BEGIN

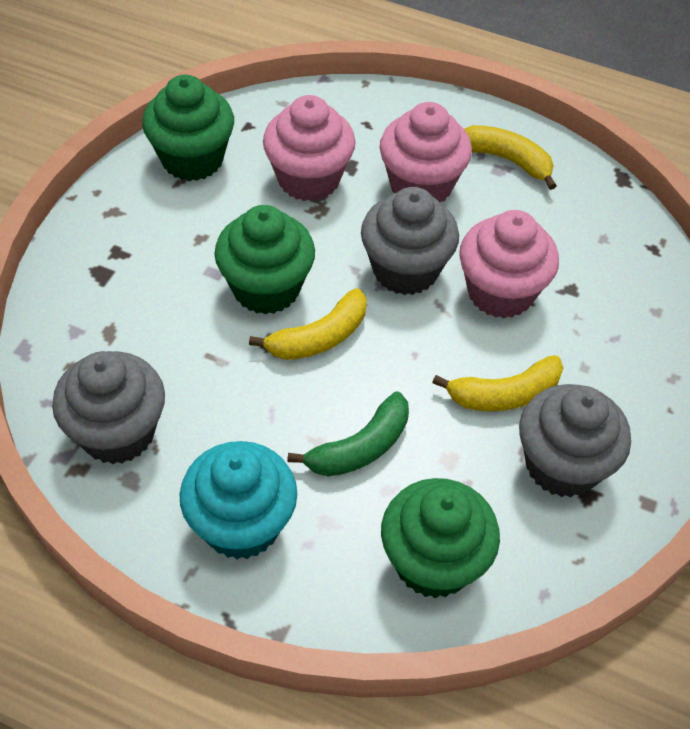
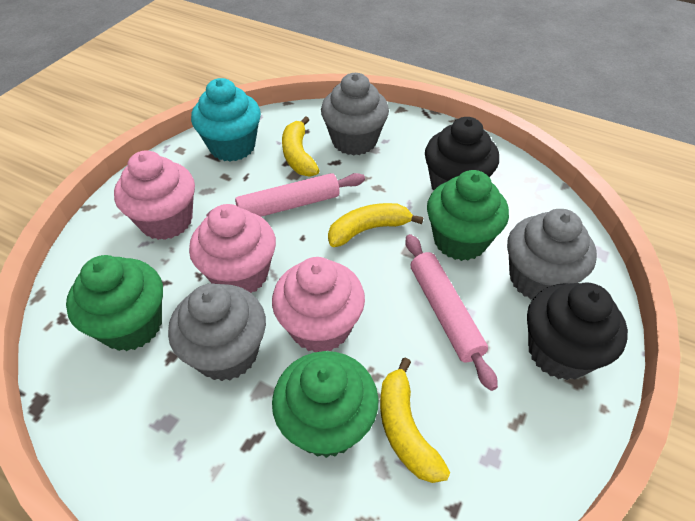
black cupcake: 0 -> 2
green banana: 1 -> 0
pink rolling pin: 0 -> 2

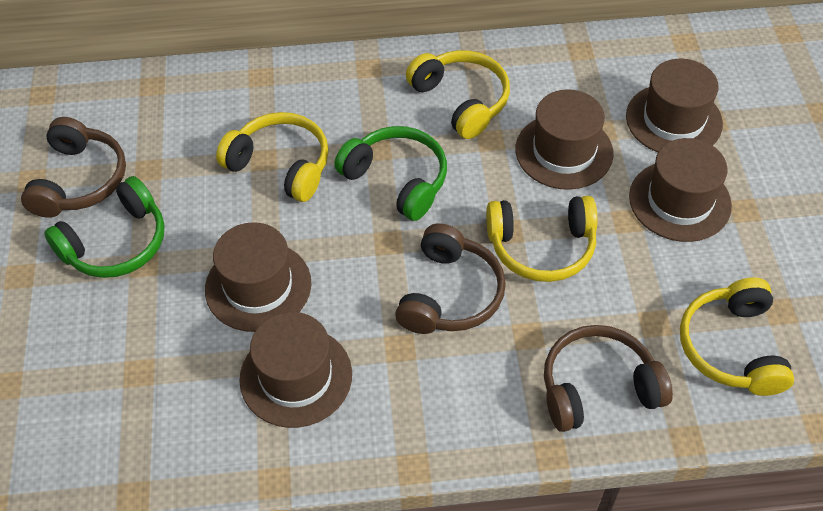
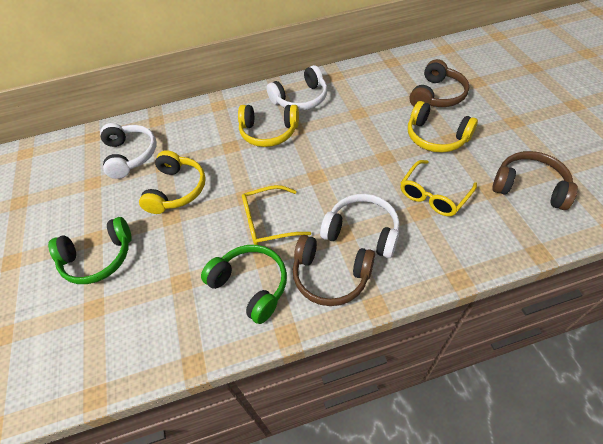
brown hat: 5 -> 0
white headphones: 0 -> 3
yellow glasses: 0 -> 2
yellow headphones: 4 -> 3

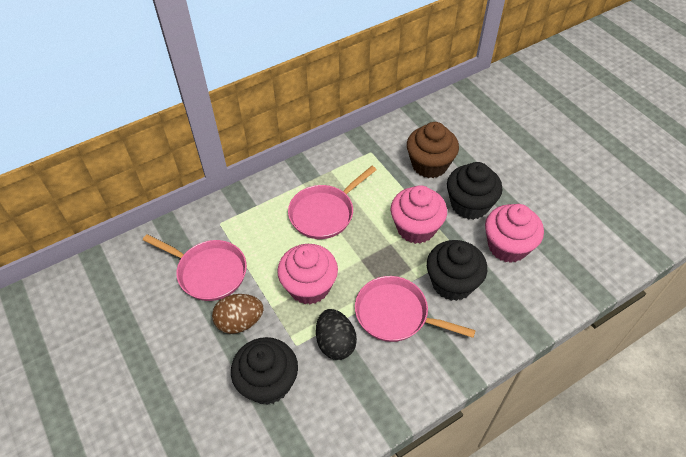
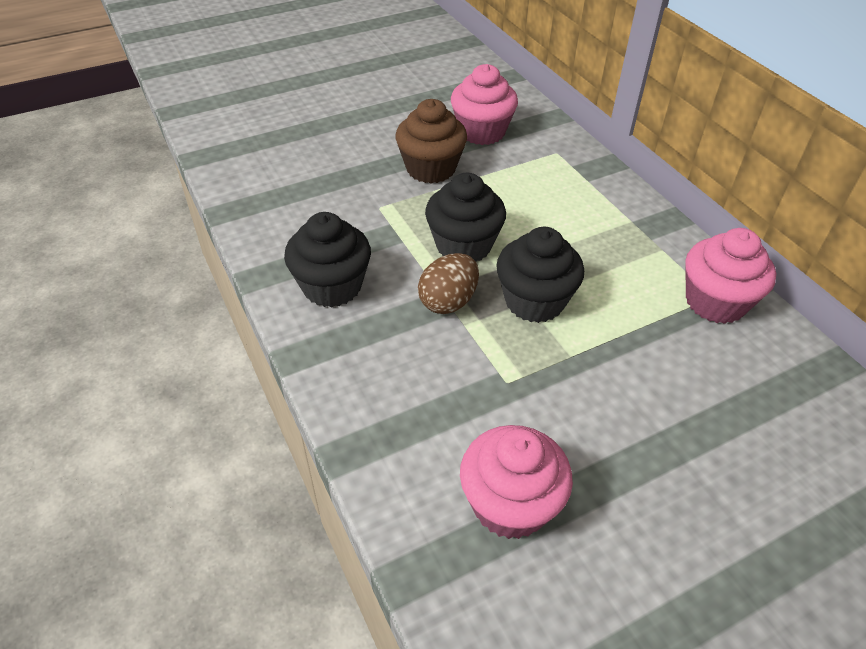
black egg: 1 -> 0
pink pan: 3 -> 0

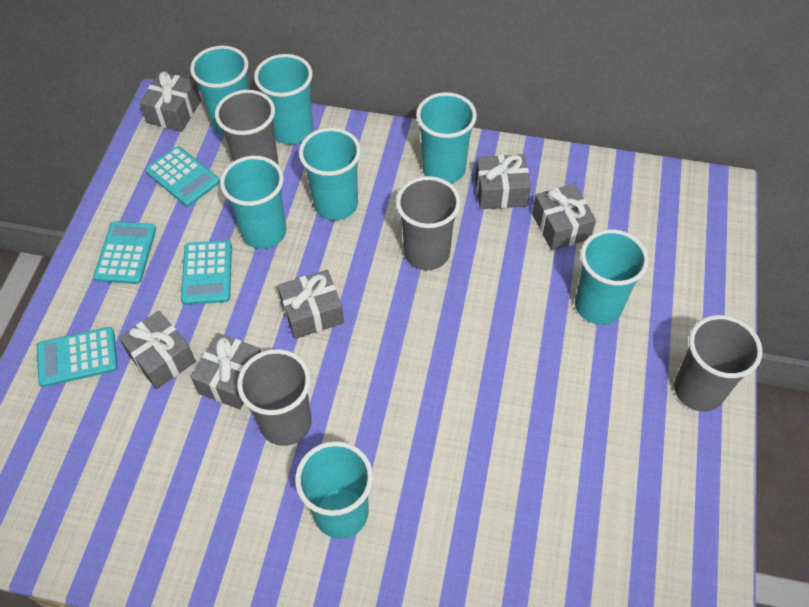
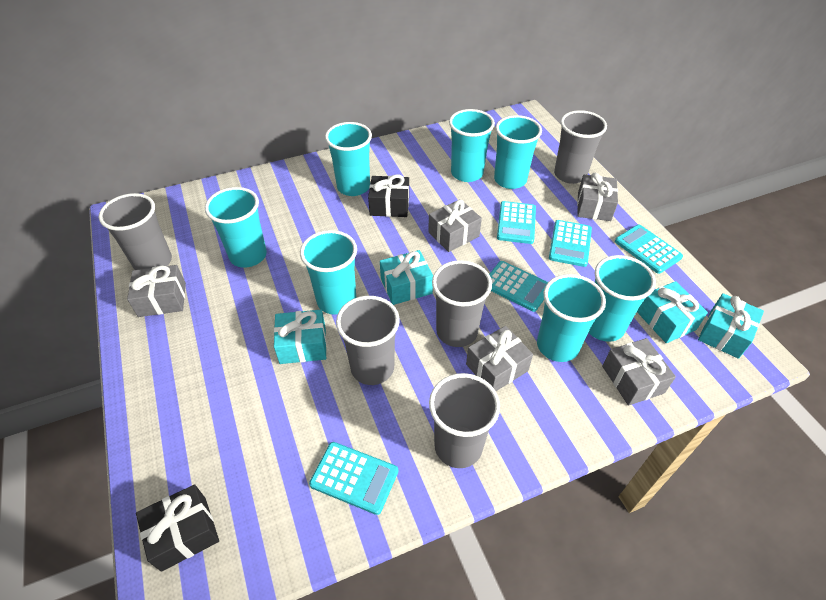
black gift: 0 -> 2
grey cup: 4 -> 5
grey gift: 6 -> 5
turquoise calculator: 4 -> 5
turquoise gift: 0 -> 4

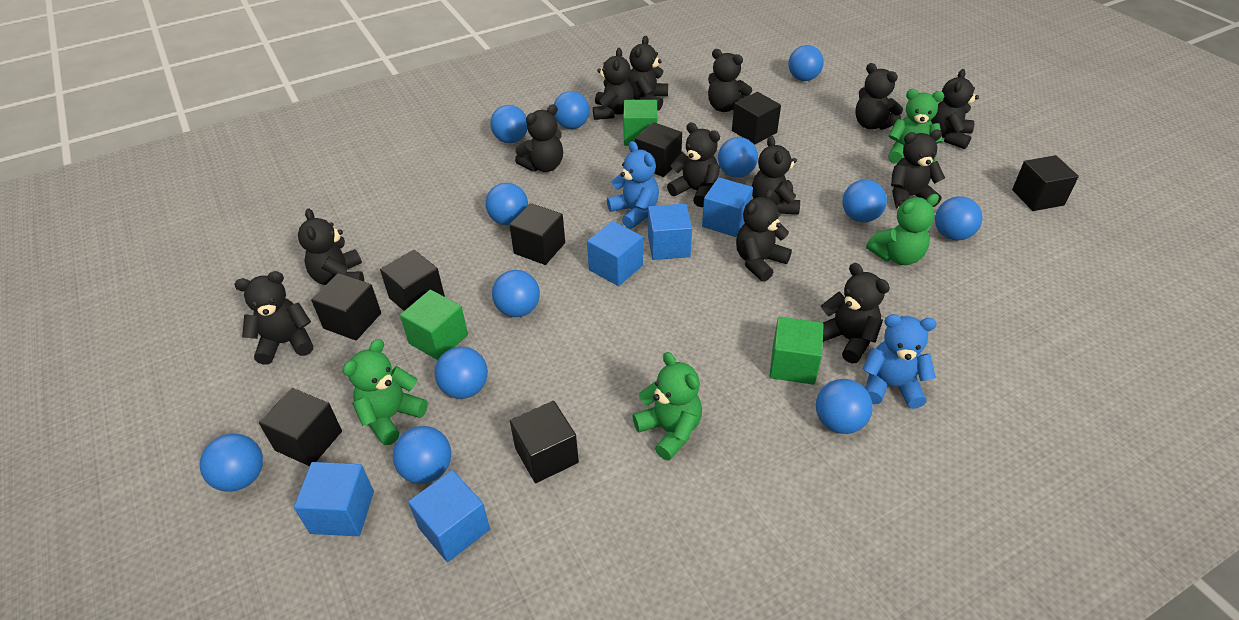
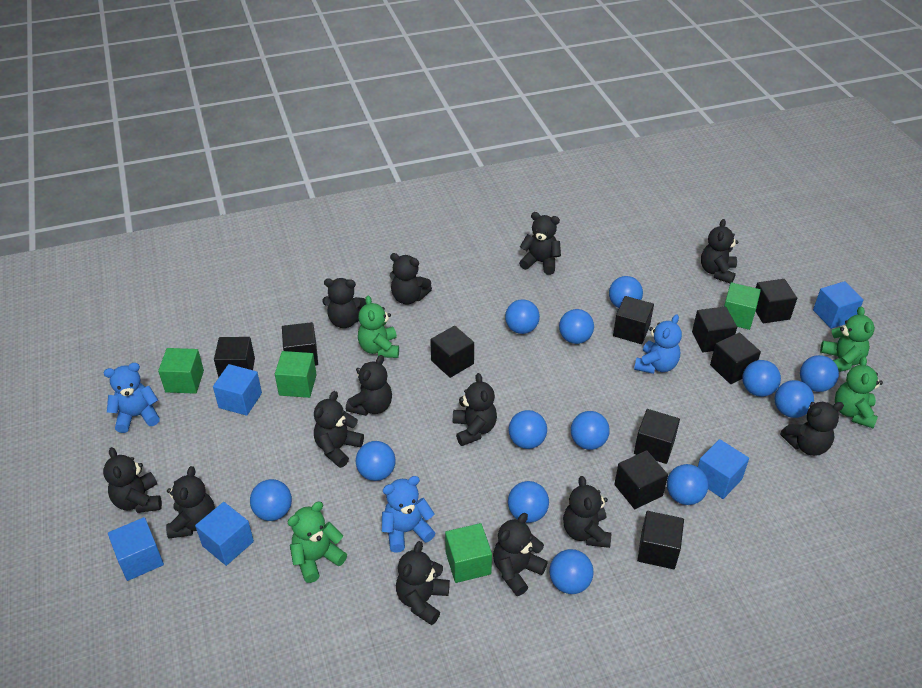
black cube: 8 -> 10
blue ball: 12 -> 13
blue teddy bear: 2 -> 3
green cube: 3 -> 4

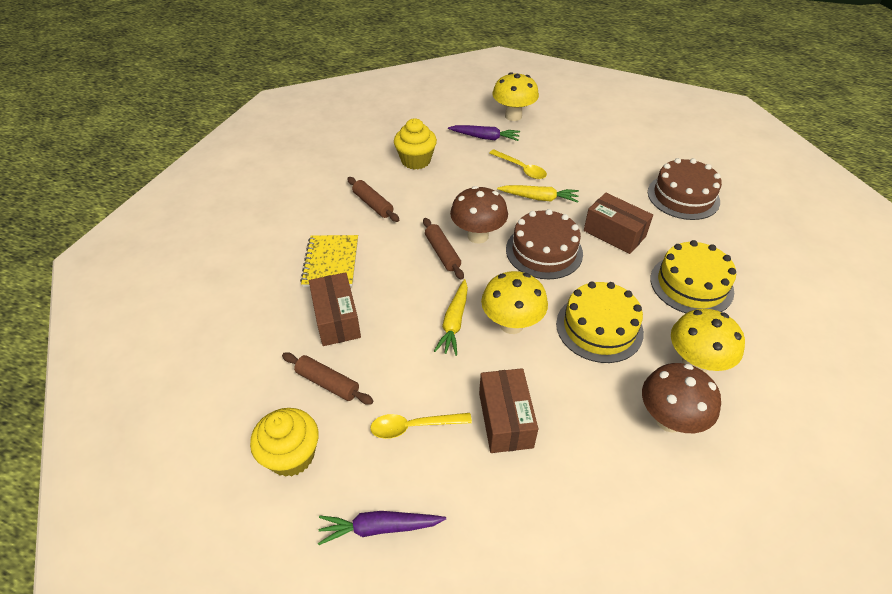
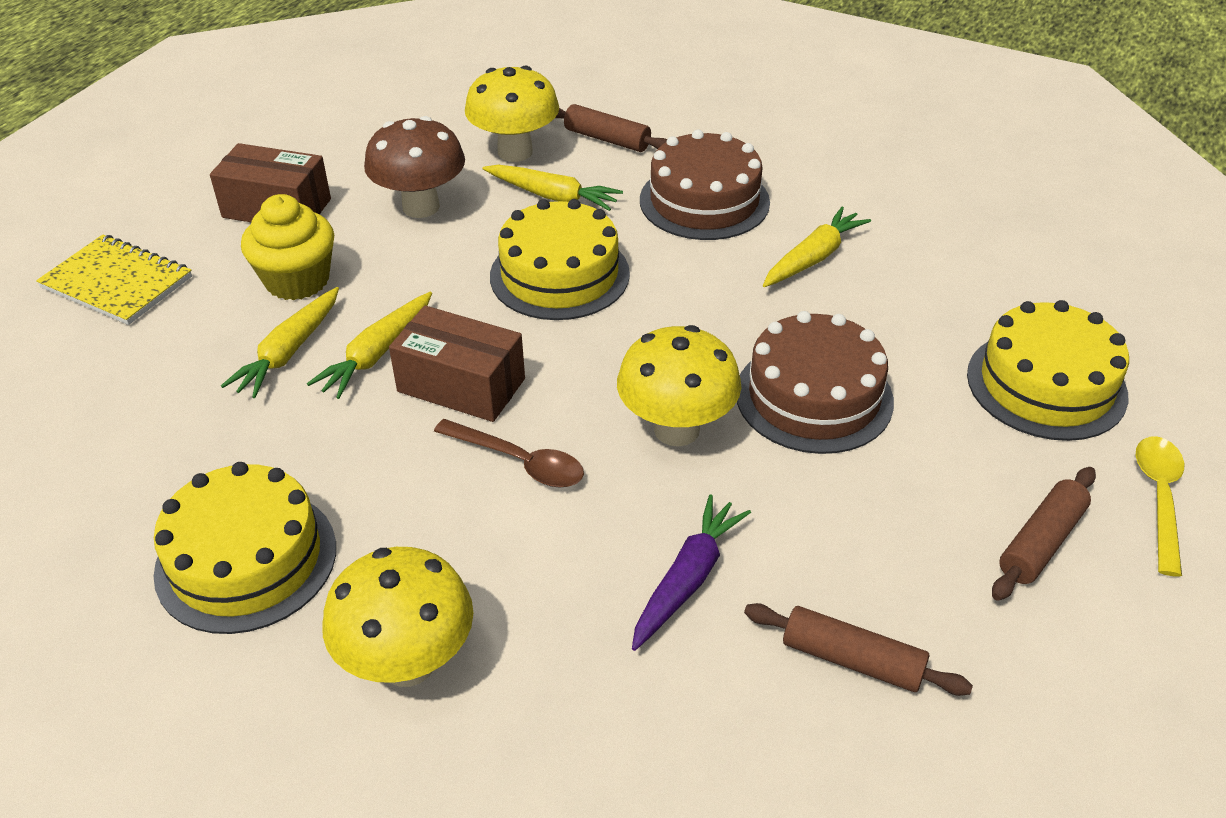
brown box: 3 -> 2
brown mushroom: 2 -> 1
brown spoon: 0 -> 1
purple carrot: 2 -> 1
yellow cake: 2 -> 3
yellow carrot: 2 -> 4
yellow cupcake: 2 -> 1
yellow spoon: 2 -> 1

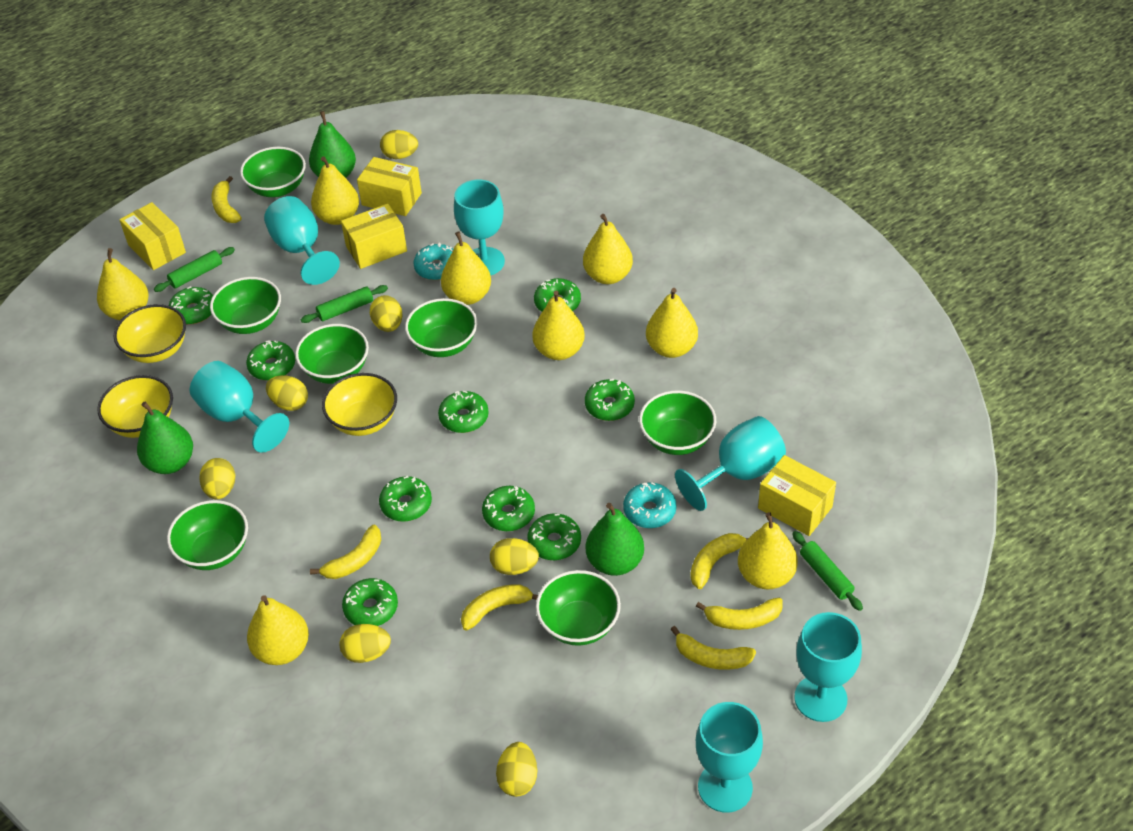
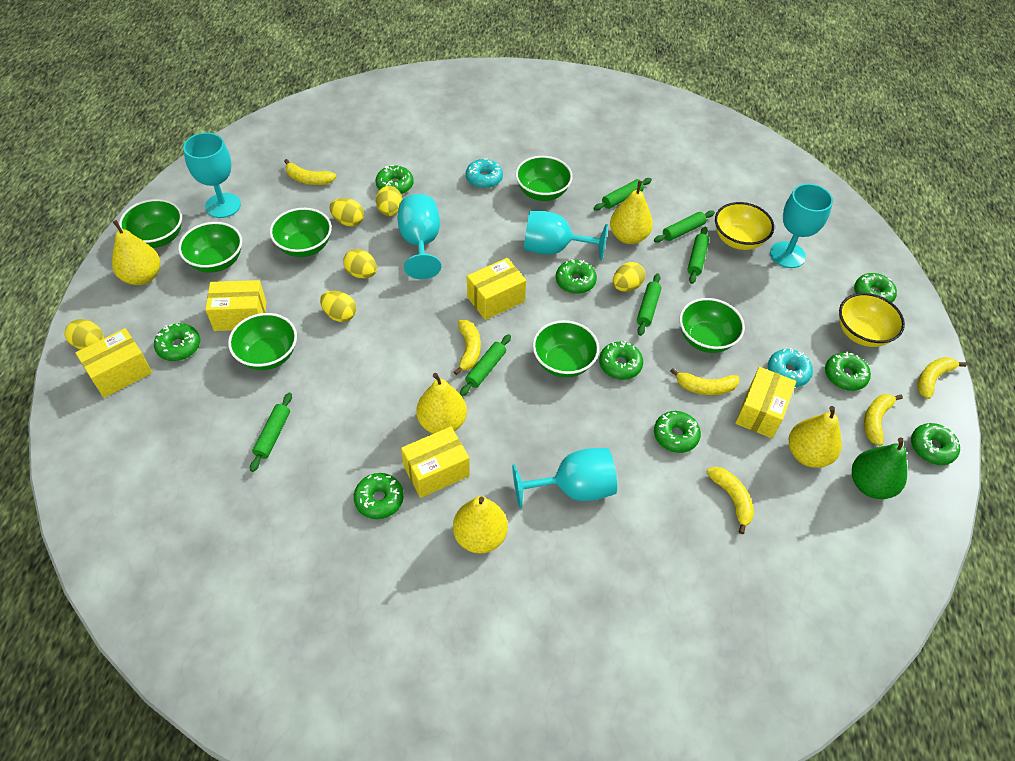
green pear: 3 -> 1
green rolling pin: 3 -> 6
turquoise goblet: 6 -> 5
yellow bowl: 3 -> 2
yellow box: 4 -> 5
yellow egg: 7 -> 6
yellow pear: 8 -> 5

END

Job:
Please return all of the material above exactly, minus any pictures.

Exercise result:
black cupcake: 0 -> 2
green banana: 1 -> 0
pink rolling pin: 0 -> 2

brown hat: 5 -> 0
white headphones: 0 -> 3
yellow glasses: 0 -> 2
yellow headphones: 4 -> 3

black egg: 1 -> 0
pink pan: 3 -> 0

black gift: 0 -> 2
grey cup: 4 -> 5
grey gift: 6 -> 5
turquoise calculator: 4 -> 5
turquoise gift: 0 -> 4

black cube: 8 -> 10
blue ball: 12 -> 13
blue teddy bear: 2 -> 3
green cube: 3 -> 4

brown box: 3 -> 2
brown mushroom: 2 -> 1
brown spoon: 0 -> 1
purple carrot: 2 -> 1
yellow cake: 2 -> 3
yellow carrot: 2 -> 4
yellow cupcake: 2 -> 1
yellow spoon: 2 -> 1

green pear: 3 -> 1
green rolling pin: 3 -> 6
turquoise goblet: 6 -> 5
yellow bowl: 3 -> 2
yellow box: 4 -> 5
yellow egg: 7 -> 6
yellow pear: 8 -> 5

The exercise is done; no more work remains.